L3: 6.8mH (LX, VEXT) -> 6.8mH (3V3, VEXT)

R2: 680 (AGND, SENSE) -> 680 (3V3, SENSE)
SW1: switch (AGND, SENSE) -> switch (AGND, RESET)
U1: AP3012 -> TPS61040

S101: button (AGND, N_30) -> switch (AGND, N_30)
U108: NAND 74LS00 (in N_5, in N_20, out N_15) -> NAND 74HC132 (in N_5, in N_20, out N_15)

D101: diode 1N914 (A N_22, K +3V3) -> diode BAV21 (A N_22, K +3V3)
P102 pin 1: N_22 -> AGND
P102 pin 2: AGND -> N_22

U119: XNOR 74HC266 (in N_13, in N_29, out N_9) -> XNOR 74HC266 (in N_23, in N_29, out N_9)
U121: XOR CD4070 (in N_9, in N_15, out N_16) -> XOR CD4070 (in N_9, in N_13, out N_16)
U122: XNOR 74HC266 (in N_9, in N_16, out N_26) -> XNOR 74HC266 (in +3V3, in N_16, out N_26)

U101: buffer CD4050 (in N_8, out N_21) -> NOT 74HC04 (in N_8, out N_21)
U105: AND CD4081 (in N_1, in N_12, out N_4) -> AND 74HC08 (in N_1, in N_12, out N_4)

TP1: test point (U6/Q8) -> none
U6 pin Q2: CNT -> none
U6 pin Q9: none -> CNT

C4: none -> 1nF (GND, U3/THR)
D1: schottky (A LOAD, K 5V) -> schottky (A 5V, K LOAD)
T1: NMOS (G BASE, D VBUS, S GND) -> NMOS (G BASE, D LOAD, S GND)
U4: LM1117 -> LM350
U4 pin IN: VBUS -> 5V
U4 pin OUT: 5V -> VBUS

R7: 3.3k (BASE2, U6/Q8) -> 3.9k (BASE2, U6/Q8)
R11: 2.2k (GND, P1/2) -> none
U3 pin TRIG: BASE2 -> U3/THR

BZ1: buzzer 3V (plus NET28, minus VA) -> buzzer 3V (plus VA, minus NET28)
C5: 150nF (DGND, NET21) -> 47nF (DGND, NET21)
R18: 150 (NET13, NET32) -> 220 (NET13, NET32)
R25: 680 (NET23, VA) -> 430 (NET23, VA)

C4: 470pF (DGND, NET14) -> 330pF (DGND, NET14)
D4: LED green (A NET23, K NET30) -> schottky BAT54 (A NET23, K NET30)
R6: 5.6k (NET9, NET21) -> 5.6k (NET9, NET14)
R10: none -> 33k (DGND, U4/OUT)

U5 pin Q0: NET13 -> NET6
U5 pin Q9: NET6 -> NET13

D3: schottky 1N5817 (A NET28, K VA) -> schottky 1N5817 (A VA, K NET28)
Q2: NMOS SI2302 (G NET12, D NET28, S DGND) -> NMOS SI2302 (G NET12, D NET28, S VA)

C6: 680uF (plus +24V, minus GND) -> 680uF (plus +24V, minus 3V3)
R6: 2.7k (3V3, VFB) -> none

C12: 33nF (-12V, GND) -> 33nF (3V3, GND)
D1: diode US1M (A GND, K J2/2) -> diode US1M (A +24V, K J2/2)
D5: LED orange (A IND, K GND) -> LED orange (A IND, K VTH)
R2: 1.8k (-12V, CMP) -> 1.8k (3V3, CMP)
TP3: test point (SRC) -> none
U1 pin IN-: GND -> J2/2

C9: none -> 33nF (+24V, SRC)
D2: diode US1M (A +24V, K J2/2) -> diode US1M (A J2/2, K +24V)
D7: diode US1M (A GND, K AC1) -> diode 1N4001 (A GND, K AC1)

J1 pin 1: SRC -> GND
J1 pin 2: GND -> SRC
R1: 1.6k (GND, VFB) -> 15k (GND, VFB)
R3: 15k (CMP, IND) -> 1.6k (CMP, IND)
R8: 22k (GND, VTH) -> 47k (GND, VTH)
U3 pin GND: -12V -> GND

^^^^^^^^^^^^^^^^

WORK TO COMPLETE:
So that nothing differs from the original, transcribe all of the records above.

RESPONSE BELOW:
L3: 6.8mH (LX, VEXT) -> 6.8mH (3V3, VEXT)

R2: 680 (AGND, SENSE) -> 680 (3V3, SENSE)
SW1: switch (AGND, SENSE) -> switch (AGND, RESET)
U1: AP3012 -> TPS61040

S101: button (AGND, N_30) -> switch (AGND, N_30)
U108: NAND 74LS00 (in N_5, in N_20, out N_15) -> NAND 74HC132 (in N_5, in N_20, out N_15)

D101: diode 1N914 (A N_22, K +3V3) -> diode BAV21 (A N_22, K +3V3)
P102 pin 1: N_22 -> AGND
P102 pin 2: AGND -> N_22

U119: XNOR 74HC266 (in N_13, in N_29, out N_9) -> XNOR 74HC266 (in N_23, in N_29, out N_9)
U121: XOR CD4070 (in N_9, in N_15, out N_16) -> XOR CD4070 (in N_9, in N_13, out N_16)
U122: XNOR 74HC266 (in N_9, in N_16, out N_26) -> XNOR 74HC266 (in +3V3, in N_16, out N_26)

U101: buffer CD4050 (in N_8, out N_21) -> NOT 74HC04 (in N_8, out N_21)
U105: AND CD4081 (in N_1, in N_12, out N_4) -> AND 74HC08 (in N_1, in N_12, out N_4)

TP1: test point (U6/Q8) -> none
U6 pin Q2: CNT -> none
U6 pin Q9: none -> CNT

C4: none -> 1nF (GND, U3/THR)
D1: schottky (A LOAD, K 5V) -> schottky (A 5V, K LOAD)
T1: NMOS (G BASE, D VBUS, S GND) -> NMOS (G BASE, D LOAD, S GND)
U4: LM1117 -> LM350
U4 pin IN: VBUS -> 5V
U4 pin OUT: 5V -> VBUS

R7: 3.3k (BASE2, U6/Q8) -> 3.9k (BASE2, U6/Q8)
R11: 2.2k (GND, P1/2) -> none
U3 pin TRIG: BASE2 -> U3/THR

BZ1: buzzer 3V (plus NET28, minus VA) -> buzzer 3V (plus VA, minus NET28)
C5: 150nF (DGND, NET21) -> 47nF (DGND, NET21)
R18: 150 (NET13, NET32) -> 220 (NET13, NET32)
R25: 680 (NET23, VA) -> 430 (NET23, VA)

C4: 470pF (DGND, NET14) -> 330pF (DGND, NET14)
D4: LED green (A NET23, K NET30) -> schottky BAT54 (A NET23, K NET30)
R6: 5.6k (NET9, NET21) -> 5.6k (NET9, NET14)
R10: none -> 33k (DGND, U4/OUT)

U5 pin Q0: NET13 -> NET6
U5 pin Q9: NET6 -> NET13

D3: schottky 1N5817 (A NET28, K VA) -> schottky 1N5817 (A VA, K NET28)
Q2: NMOS SI2302 (G NET12, D NET28, S DGND) -> NMOS SI2302 (G NET12, D NET28, S VA)

C6: 680uF (plus +24V, minus GND) -> 680uF (plus +24V, minus 3V3)
R6: 2.7k (3V3, VFB) -> none

C12: 33nF (-12V, GND) -> 33nF (3V3, GND)
D1: diode US1M (A GND, K J2/2) -> diode US1M (A +24V, K J2/2)
D5: LED orange (A IND, K GND) -> LED orange (A IND, K VTH)
R2: 1.8k (-12V, CMP) -> 1.8k (3V3, CMP)
TP3: test point (SRC) -> none
U1 pin IN-: GND -> J2/2

C9: none -> 33nF (+24V, SRC)
D2: diode US1M (A +24V, K J2/2) -> diode US1M (A J2/2, K +24V)
D7: diode US1M (A GND, K AC1) -> diode 1N4001 (A GND, K AC1)

J1 pin 1: SRC -> GND
J1 pin 2: GND -> SRC
R1: 1.6k (GND, VFB) -> 15k (GND, VFB)
R3: 15k (CMP, IND) -> 1.6k (CMP, IND)
R8: 22k (GND, VTH) -> 47k (GND, VTH)
U3 pin GND: -12V -> GND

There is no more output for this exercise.